**** Data shown

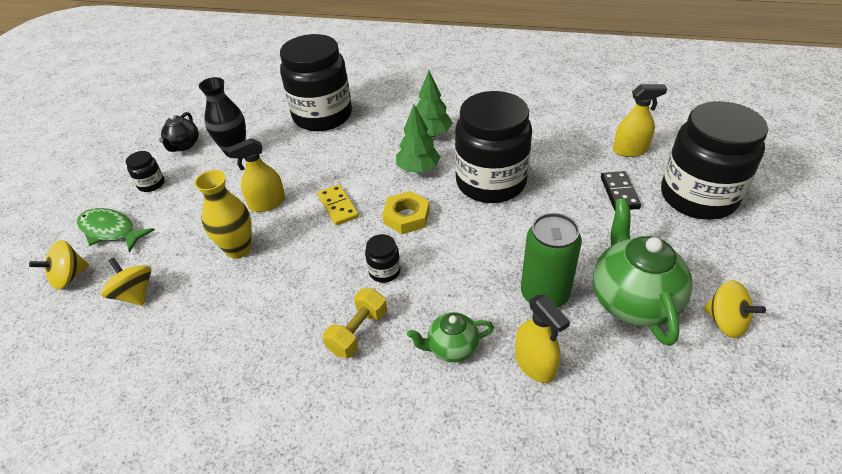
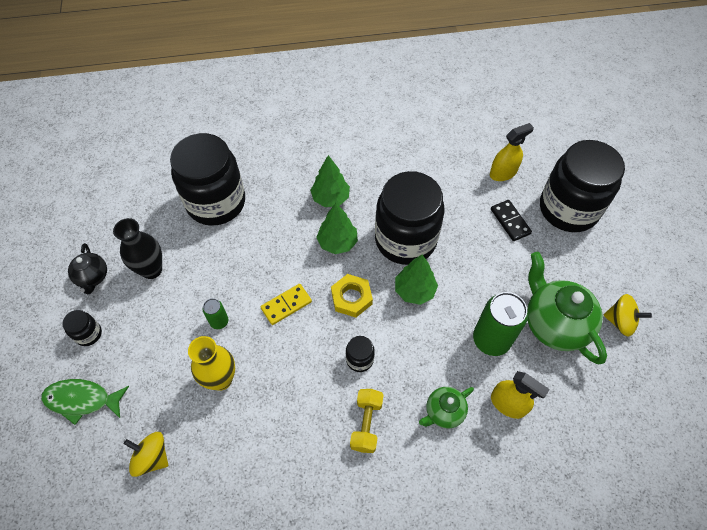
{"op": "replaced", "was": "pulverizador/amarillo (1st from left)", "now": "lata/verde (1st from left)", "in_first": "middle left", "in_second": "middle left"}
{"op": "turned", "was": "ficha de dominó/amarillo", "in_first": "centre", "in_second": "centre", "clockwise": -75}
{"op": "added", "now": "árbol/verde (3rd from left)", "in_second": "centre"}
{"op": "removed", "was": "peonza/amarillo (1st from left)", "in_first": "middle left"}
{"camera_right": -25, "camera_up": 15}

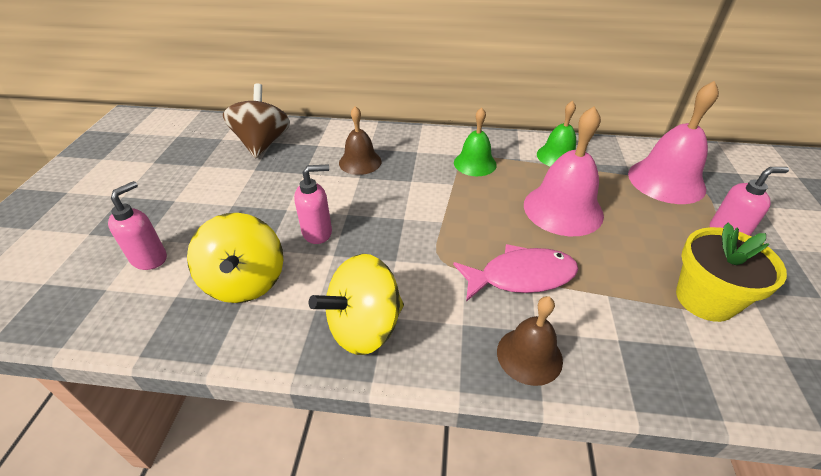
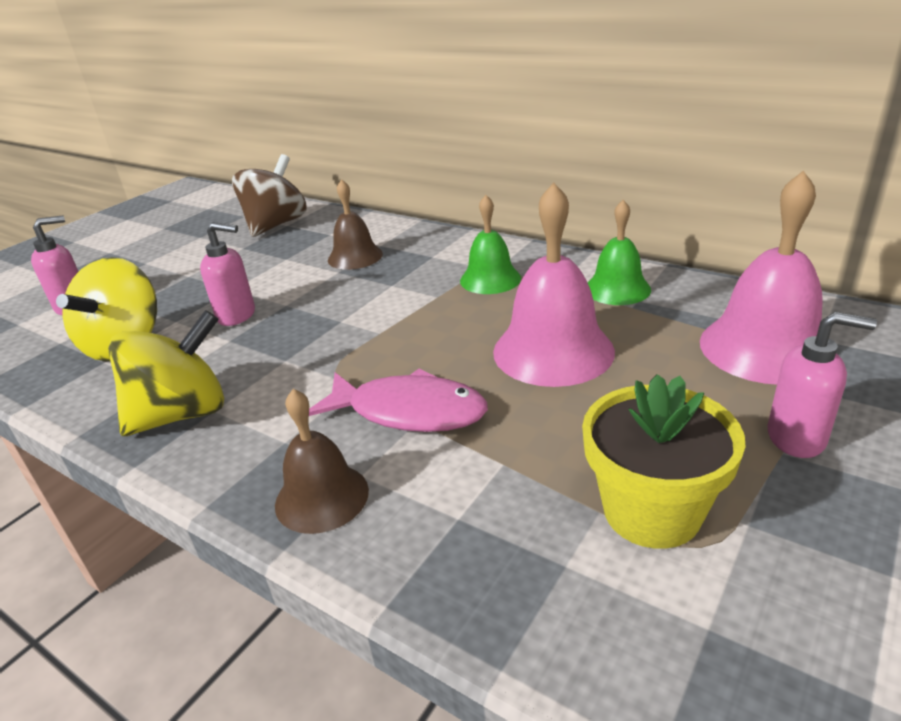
{"op": "turned", "was": "peonza/amarillo (2nd from left)", "in_first": "centre", "in_second": "middle left", "clockwise": 150}
{"camera_right": 30, "camera_up": -10}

********

Required action:
Go through the data above and copy each line in which "from" appears.

Result of this task:
{"op": "replaced", "was": "pulverizador/amarillo (1st from left)", "now": "lata/verde (1st from left)", "in_first": "middle left", "in_second": "middle left"}
{"op": "added", "now": "árbol/verde (3rd from left)", "in_second": "centre"}
{"op": "removed", "was": "peonza/amarillo (1st from left)", "in_first": "middle left"}
{"op": "turned", "was": "peonza/amarillo (2nd from left)", "in_first": "centre", "in_second": "middle left", "clockwise": 150}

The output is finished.